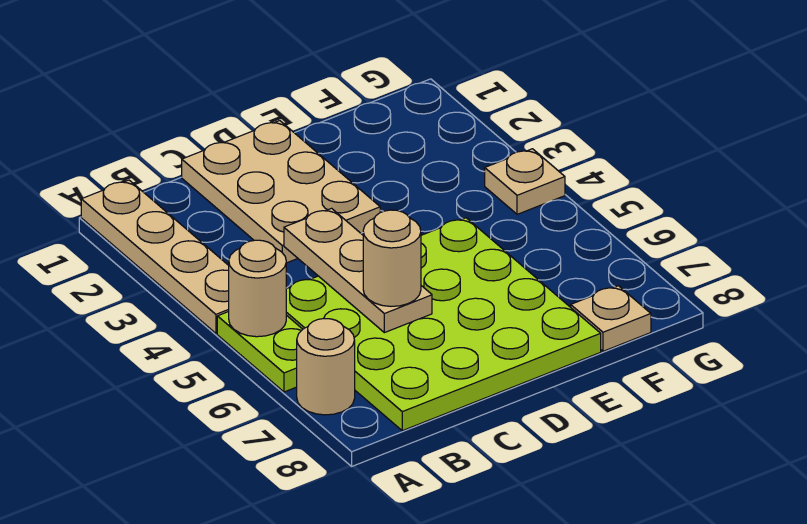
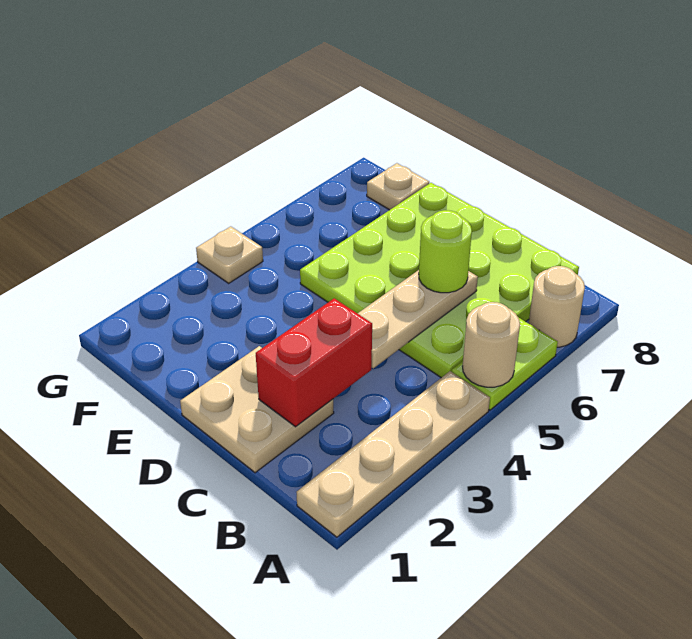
tan plate C1:D3 level 1 -> tan plate C1:D2 level 1
none -> red brick C2:C3 level 2
tan round brick C6 level 3 -> lime round brick C6 level 3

■ ■ ■ ■ ■

[About this exercise]:
Everything in the material above is to be reproduced exactly, pictures aside.

[Final answer]:
tan plate C1:D3 level 1 -> tan plate C1:D2 level 1
none -> red brick C2:C3 level 2
tan round brick C6 level 3 -> lime round brick C6 level 3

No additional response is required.